### EXERCISE MATERIAL
□ □ □ □
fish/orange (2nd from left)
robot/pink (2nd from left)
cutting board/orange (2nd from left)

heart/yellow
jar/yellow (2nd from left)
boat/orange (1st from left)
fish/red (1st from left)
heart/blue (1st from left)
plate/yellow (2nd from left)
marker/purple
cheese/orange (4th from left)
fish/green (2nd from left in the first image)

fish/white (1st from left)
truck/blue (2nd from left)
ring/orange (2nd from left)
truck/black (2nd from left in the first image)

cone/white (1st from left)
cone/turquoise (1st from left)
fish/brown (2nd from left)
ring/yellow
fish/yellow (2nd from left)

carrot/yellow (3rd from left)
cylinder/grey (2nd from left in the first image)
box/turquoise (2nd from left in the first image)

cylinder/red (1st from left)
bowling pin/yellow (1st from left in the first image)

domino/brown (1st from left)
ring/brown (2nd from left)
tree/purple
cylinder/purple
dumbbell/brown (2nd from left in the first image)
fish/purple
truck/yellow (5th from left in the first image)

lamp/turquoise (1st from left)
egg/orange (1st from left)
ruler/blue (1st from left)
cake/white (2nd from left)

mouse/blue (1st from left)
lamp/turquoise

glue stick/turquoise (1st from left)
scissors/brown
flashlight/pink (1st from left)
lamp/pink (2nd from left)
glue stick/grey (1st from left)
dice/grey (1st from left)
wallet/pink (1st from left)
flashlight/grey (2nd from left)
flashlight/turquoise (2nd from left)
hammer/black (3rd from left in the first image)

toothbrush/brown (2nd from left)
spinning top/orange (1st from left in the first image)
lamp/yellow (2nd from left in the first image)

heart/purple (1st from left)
□ □ □ □
### ASSIGNED TASK
Out of the listing above, reproduce exactly the lines from the one with "jar/yellow (2nd from left)" up to and including the one with "glue stick/turquoise (1st from left)".

### RESPONSE TO THE EXERCISE
jar/yellow (2nd from left)
boat/orange (1st from left)
fish/red (1st from left)
heart/blue (1st from left)
plate/yellow (2nd from left)
marker/purple
cheese/orange (4th from left)
fish/green (2nd from left in the first image)

fish/white (1st from left)
truck/blue (2nd from left)
ring/orange (2nd from left)
truck/black (2nd from left in the first image)

cone/white (1st from left)
cone/turquoise (1st from left)
fish/brown (2nd from left)
ring/yellow
fish/yellow (2nd from left)

carrot/yellow (3rd from left)
cylinder/grey (2nd from left in the first image)
box/turquoise (2nd from left in the first image)

cylinder/red (1st from left)
bowling pin/yellow (1st from left in the first image)

domino/brown (1st from left)
ring/brown (2nd from left)
tree/purple
cylinder/purple
dumbbell/brown (2nd from left in the first image)
fish/purple
truck/yellow (5th from left in the first image)

lamp/turquoise (1st from left)
egg/orange (1st from left)
ruler/blue (1st from left)
cake/white (2nd from left)

mouse/blue (1st from left)
lamp/turquoise

glue stick/turquoise (1st from left)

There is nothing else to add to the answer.